Exercise objective
Below you will find a set of lines. Repeat them all exactly.

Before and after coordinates

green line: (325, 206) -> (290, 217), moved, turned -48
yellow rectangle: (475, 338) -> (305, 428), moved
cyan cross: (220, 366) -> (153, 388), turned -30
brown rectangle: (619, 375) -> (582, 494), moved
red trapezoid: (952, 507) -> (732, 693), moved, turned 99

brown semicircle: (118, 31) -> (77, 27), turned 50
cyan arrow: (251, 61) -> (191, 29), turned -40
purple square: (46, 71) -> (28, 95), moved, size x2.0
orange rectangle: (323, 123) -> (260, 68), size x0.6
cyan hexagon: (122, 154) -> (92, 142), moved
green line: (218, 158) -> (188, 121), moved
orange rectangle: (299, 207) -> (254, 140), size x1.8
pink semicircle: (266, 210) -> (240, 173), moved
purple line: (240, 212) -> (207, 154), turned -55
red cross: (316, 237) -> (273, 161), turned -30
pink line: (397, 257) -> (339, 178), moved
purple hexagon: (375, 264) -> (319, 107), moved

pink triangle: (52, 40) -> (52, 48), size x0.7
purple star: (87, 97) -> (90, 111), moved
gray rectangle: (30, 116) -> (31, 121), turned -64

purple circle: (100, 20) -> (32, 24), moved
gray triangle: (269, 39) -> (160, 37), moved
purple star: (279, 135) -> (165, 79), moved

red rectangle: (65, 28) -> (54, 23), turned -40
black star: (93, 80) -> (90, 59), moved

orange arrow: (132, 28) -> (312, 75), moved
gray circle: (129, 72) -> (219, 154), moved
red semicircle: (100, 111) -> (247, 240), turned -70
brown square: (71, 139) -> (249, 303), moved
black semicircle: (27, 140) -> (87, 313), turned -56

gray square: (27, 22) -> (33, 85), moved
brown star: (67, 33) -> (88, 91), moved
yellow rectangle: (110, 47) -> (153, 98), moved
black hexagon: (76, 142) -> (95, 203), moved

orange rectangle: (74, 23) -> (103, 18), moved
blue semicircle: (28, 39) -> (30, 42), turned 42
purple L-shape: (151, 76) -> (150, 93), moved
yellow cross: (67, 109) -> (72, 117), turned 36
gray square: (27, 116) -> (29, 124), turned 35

Solved exercise
green line: (325, 206) -> (290, 217), moved, turned -48
yellow rectangle: (475, 338) -> (305, 428), moved
cyan cross: (220, 366) -> (153, 388), turned -30
brown rectangle: (619, 375) -> (582, 494), moved
red trapezoid: (952, 507) -> (732, 693), moved, turned 99

brown semicircle: (118, 31) -> (77, 27), turned 50
cyan arrow: (251, 61) -> (191, 29), turned -40
purple square: (46, 71) -> (28, 95), moved, size x2.0
orange rectangle: (323, 123) -> (260, 68), size x0.6
cyan hexagon: (122, 154) -> (92, 142), moved
green line: (218, 158) -> (188, 121), moved
orange rectangle: (299, 207) -> (254, 140), size x1.8
pink semicircle: (266, 210) -> (240, 173), moved
purple line: (240, 212) -> (207, 154), turned -55
red cross: (316, 237) -> (273, 161), turned -30
pink line: (397, 257) -> (339, 178), moved
purple hexagon: (375, 264) -> (319, 107), moved

pink triangle: (52, 40) -> (52, 48), size x0.7
purple star: (87, 97) -> (90, 111), moved
gray rectangle: (30, 116) -> (31, 121), turned -64

purple circle: (100, 20) -> (32, 24), moved
gray triangle: (269, 39) -> (160, 37), moved
purple star: (279, 135) -> (165, 79), moved

red rectangle: (65, 28) -> (54, 23), turned -40
black star: (93, 80) -> (90, 59), moved

orange arrow: (132, 28) -> (312, 75), moved
gray circle: (129, 72) -> (219, 154), moved
red semicircle: (100, 111) -> (247, 240), turned -70
brown square: (71, 139) -> (249, 303), moved
black semicircle: (27, 140) -> (87, 313), turned -56

gray square: (27, 22) -> (33, 85), moved
brown star: (67, 33) -> (88, 91), moved
yellow rectangle: (110, 47) -> (153, 98), moved
black hexagon: (76, 142) -> (95, 203), moved

orange rectangle: (74, 23) -> (103, 18), moved
blue semicircle: (28, 39) -> (30, 42), turned 42
purple L-shape: (151, 76) -> (150, 93), moved
yellow cross: (67, 109) -> (72, 117), turned 36
gray square: (27, 116) -> (29, 124), turned 35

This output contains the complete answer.